Of the records that follow, copy only the lines from the line containing "camera: 130 degrees right, 15 degrees down" to the line containing "purple hourglass [617,116,665,184]", both included, exactly as written.
Record set Start Marker
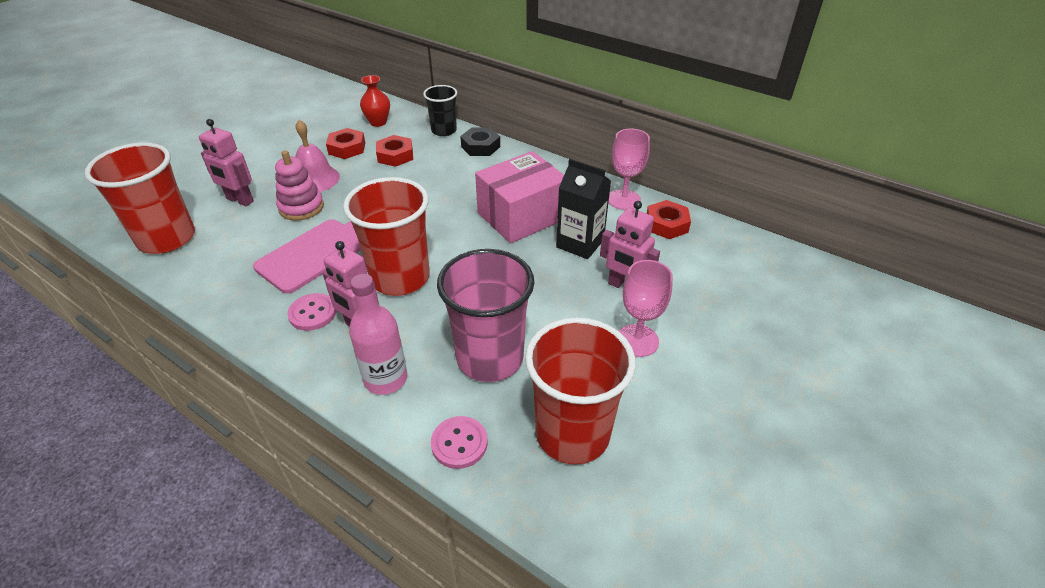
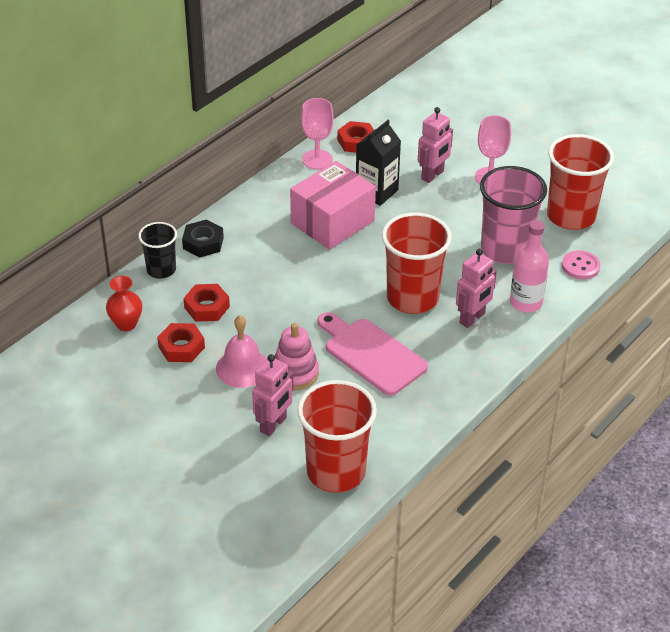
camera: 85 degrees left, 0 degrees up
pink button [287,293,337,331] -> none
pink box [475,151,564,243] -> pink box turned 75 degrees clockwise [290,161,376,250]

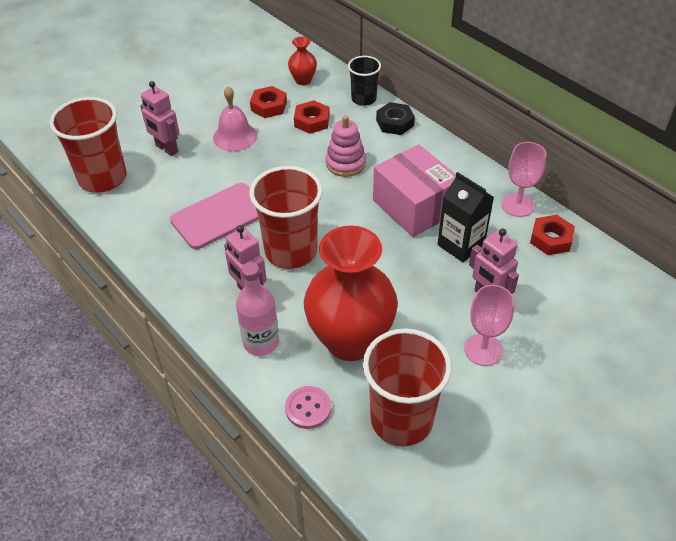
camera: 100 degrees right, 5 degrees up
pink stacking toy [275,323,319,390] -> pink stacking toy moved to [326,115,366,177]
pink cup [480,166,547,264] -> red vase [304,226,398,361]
Record set End Marker
Record set Start Marker
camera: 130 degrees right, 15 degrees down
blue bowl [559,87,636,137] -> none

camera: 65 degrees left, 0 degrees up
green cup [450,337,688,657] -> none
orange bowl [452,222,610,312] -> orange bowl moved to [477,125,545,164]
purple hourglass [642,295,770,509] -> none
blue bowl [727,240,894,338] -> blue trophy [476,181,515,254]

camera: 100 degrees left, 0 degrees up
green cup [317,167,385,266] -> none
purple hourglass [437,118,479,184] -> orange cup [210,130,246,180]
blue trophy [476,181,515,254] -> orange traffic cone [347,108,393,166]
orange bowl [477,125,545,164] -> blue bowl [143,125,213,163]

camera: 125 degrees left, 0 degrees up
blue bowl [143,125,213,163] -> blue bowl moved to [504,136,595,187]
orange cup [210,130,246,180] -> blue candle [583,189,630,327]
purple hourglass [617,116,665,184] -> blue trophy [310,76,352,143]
Record set End Marker
Response
camera: 130 degrees right, 15 degrees down
blue bowl [559,87,636,137] -> none

camera: 65 degrees left, 0 degrees up
green cup [450,337,688,657] -> none
orange bowl [452,222,610,312] -> orange bowl moved to [477,125,545,164]
purple hourglass [642,295,770,509] -> none
blue bowl [727,240,894,338] -> blue trophy [476,181,515,254]

camera: 100 degrees left, 0 degrees up
green cup [317,167,385,266] -> none
purple hourglass [437,118,479,184] -> orange cup [210,130,246,180]
blue trophy [476,181,515,254] -> orange traffic cone [347,108,393,166]
orange bowl [477,125,545,164] -> blue bowl [143,125,213,163]

camera: 125 degrees left, 0 degrees up
blue bowl [143,125,213,163] -> blue bowl moved to [504,136,595,187]
orange cup [210,130,246,180] -> blue candle [583,189,630,327]
purple hourglass [617,116,665,184] -> blue trophy [310,76,352,143]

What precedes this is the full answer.